START Data in this exercise

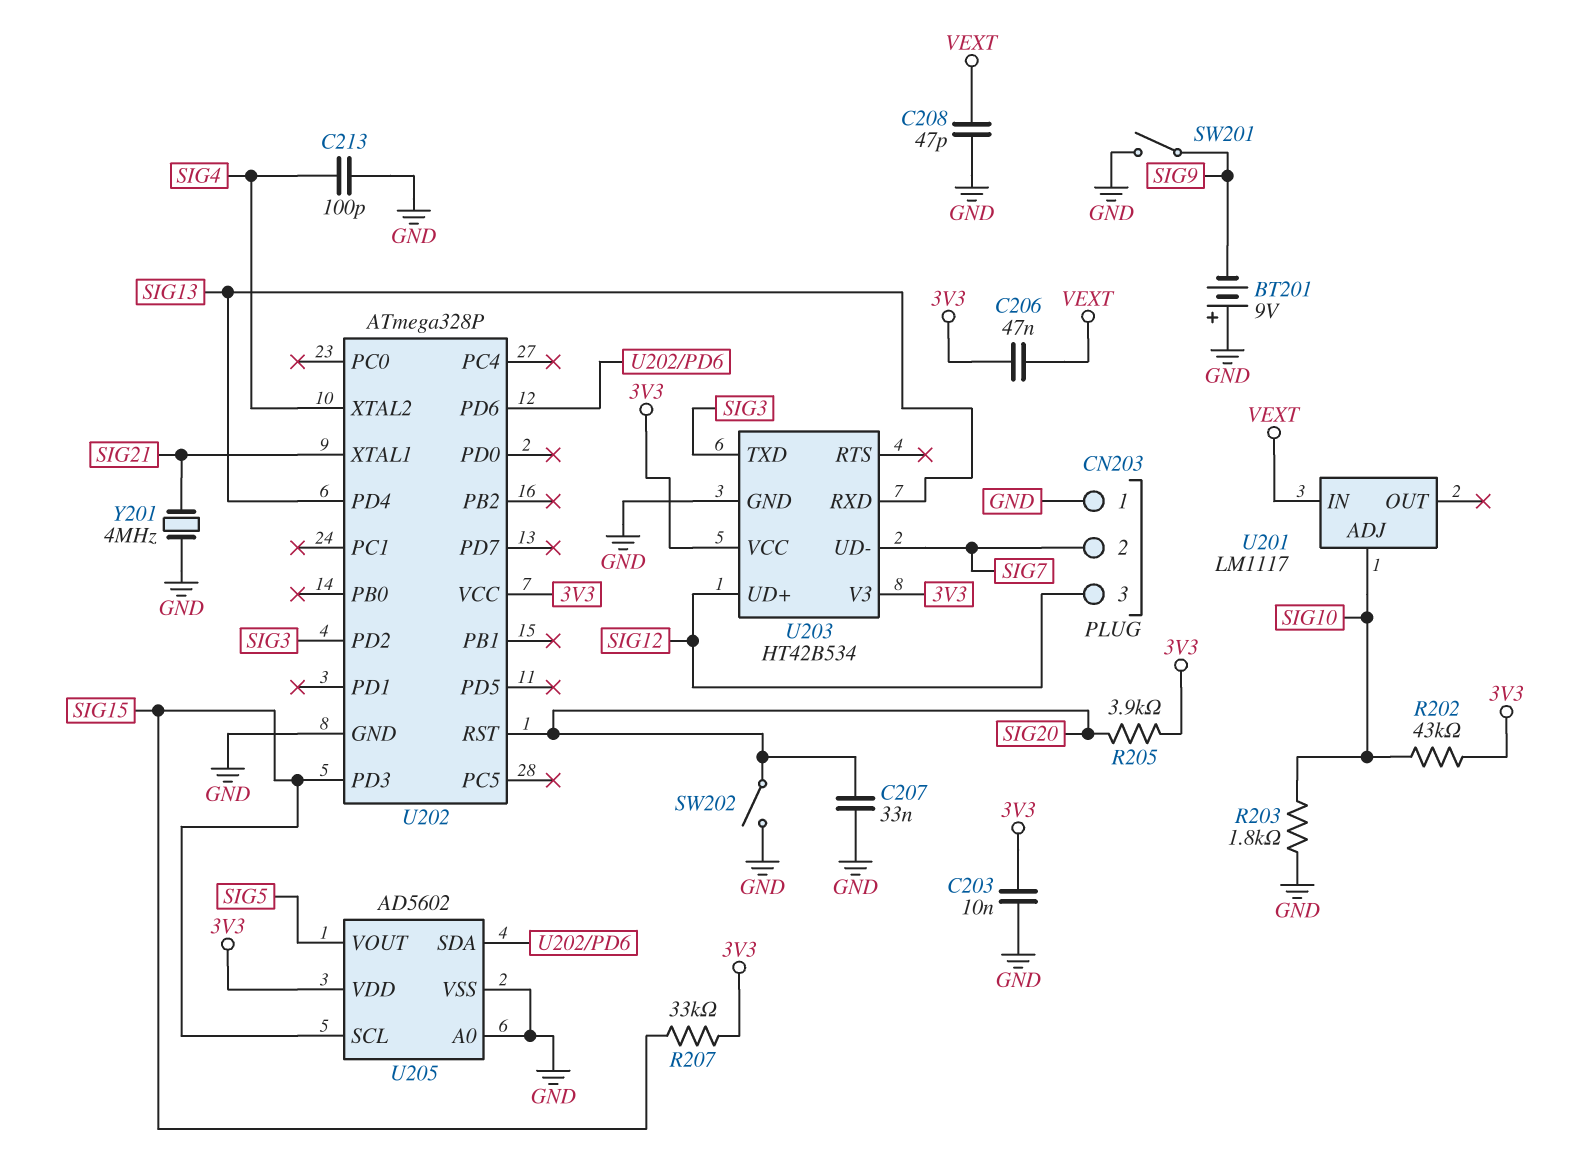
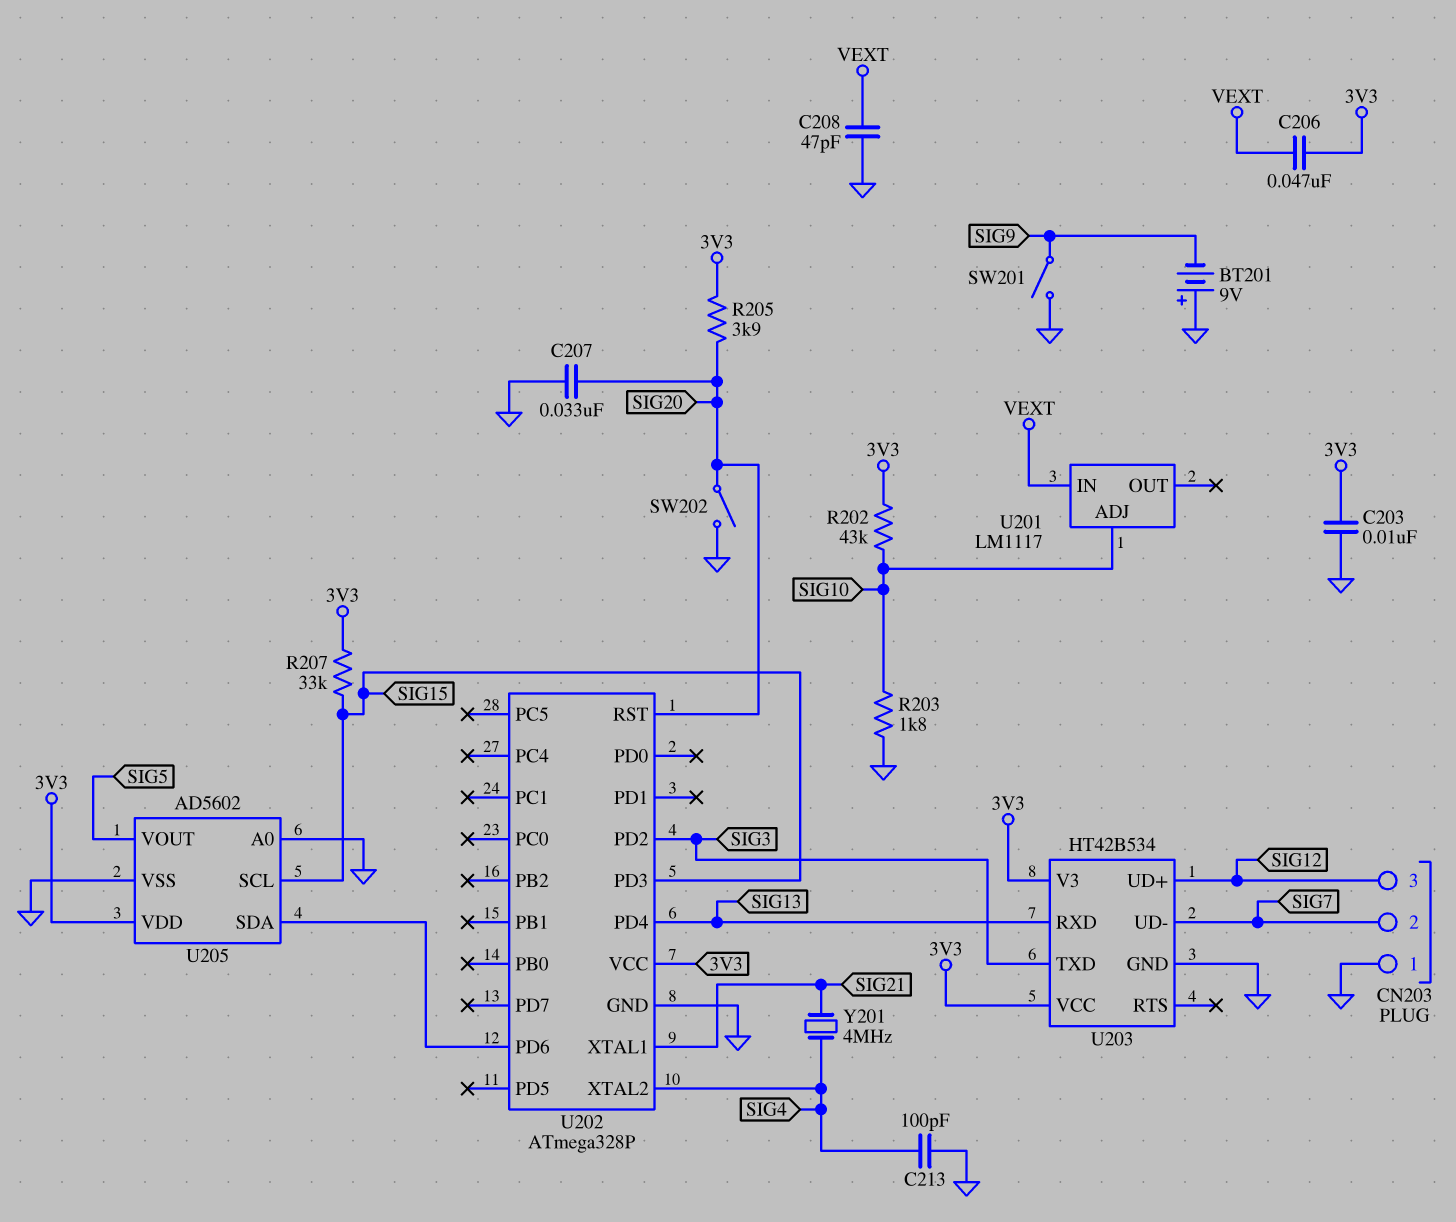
Y201: 4MHz (GND, SIG21) -> 4MHz (SIG4, SIG21)

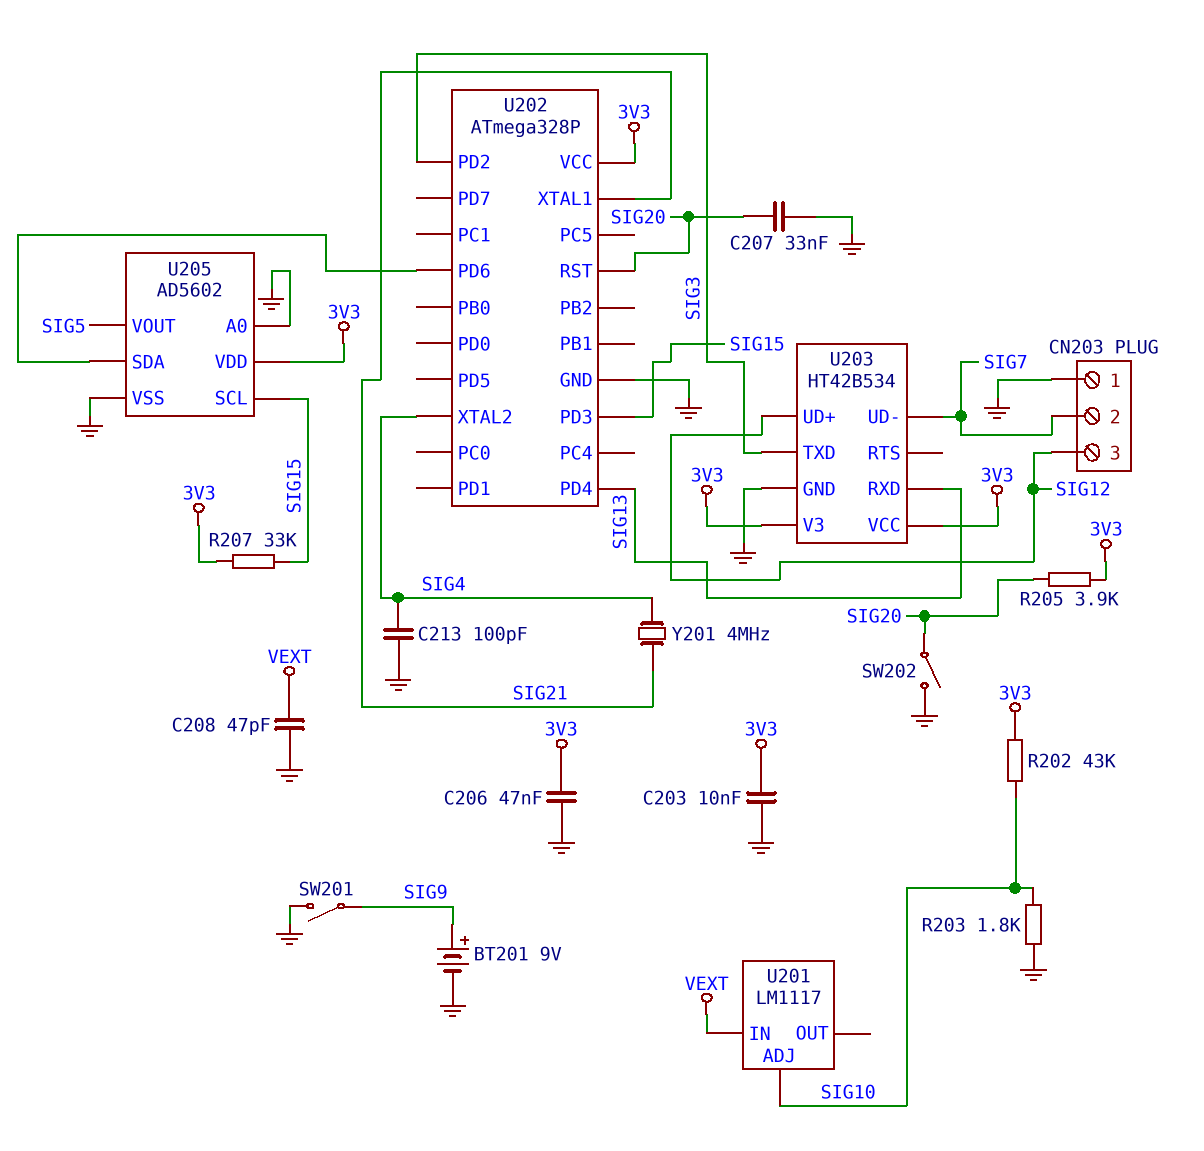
BT201: 9V (plus GND, minus SIG9) -> 9V (plus SIG9, minus GND)
C206: 47nF (3V3, VEXT) -> 47nF (3V3, GND)

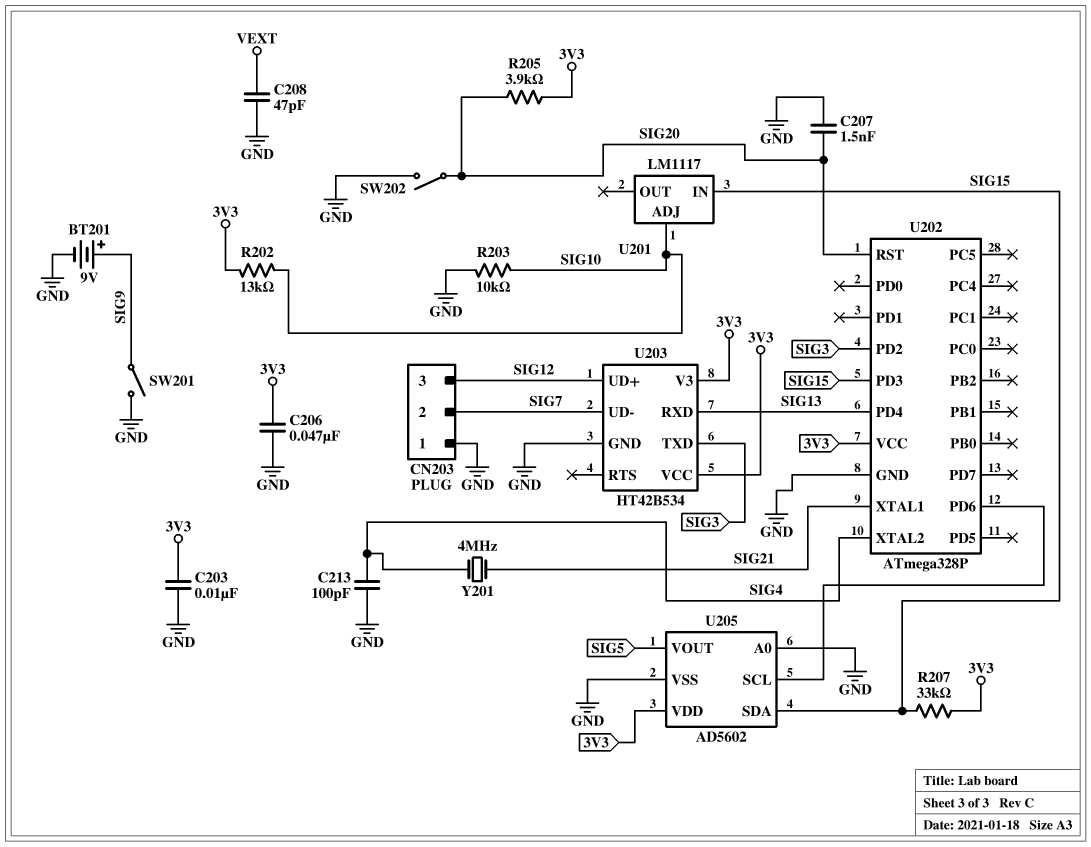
C207: 33nF (GND, SIG20) -> 1.5nF (GND, SIG20)
R202: 43k (3V3, SIG10) -> 13k (3V3, SIG10)
R203: 1.8k (GND, SIG10) -> 10k (GND, SIG10)
U201 pin IN: VEXT -> SIG15
U205 pin SCL: SIG15 -> U202/PD6
U205 pin SDA: U202/PD6 -> SIG15

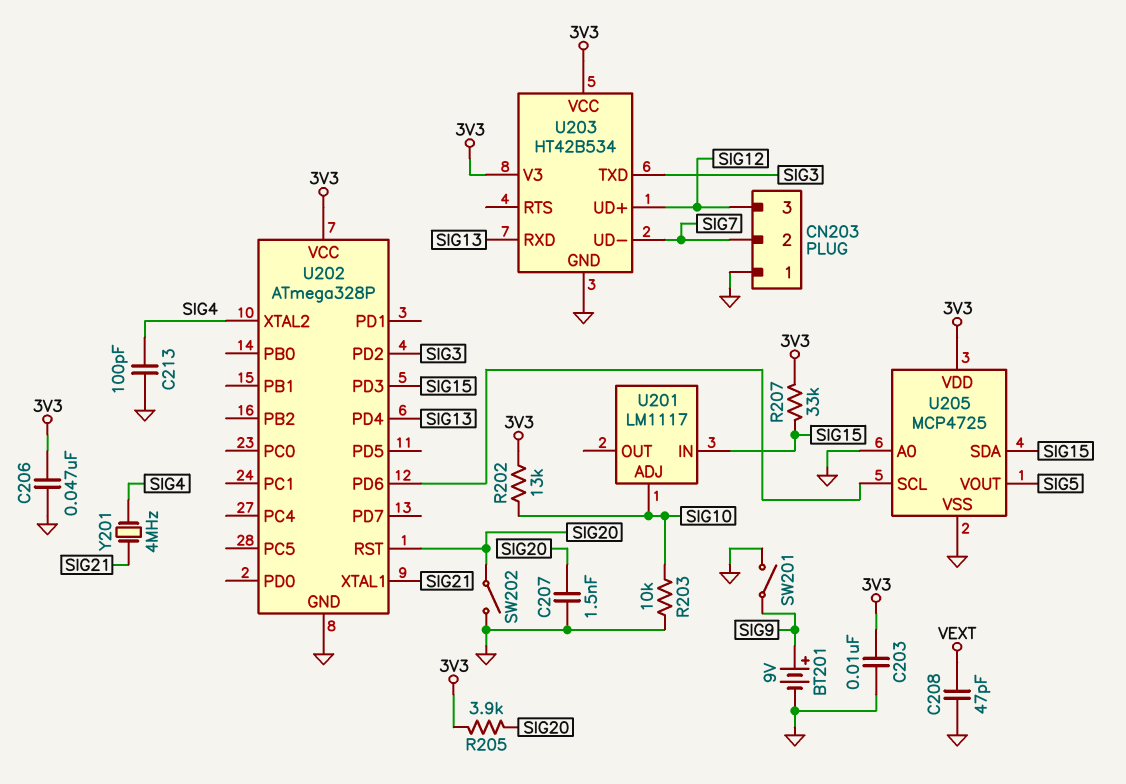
U205: AD5602 -> MCP4725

END Data in this exercise

## [What you should do]
Please transcribe all of the entries word for word, with the pictures left out.

## [Solved problem]
Y201: 4MHz (GND, SIG21) -> 4MHz (SIG4, SIG21)

BT201: 9V (plus GND, minus SIG9) -> 9V (plus SIG9, minus GND)
C206: 47nF (3V3, VEXT) -> 47nF (3V3, GND)

C207: 33nF (GND, SIG20) -> 1.5nF (GND, SIG20)
R202: 43k (3V3, SIG10) -> 13k (3V3, SIG10)
R203: 1.8k (GND, SIG10) -> 10k (GND, SIG10)
U201 pin IN: VEXT -> SIG15
U205 pin SCL: SIG15 -> U202/PD6
U205 pin SDA: U202/PD6 -> SIG15

U205: AD5602 -> MCP4725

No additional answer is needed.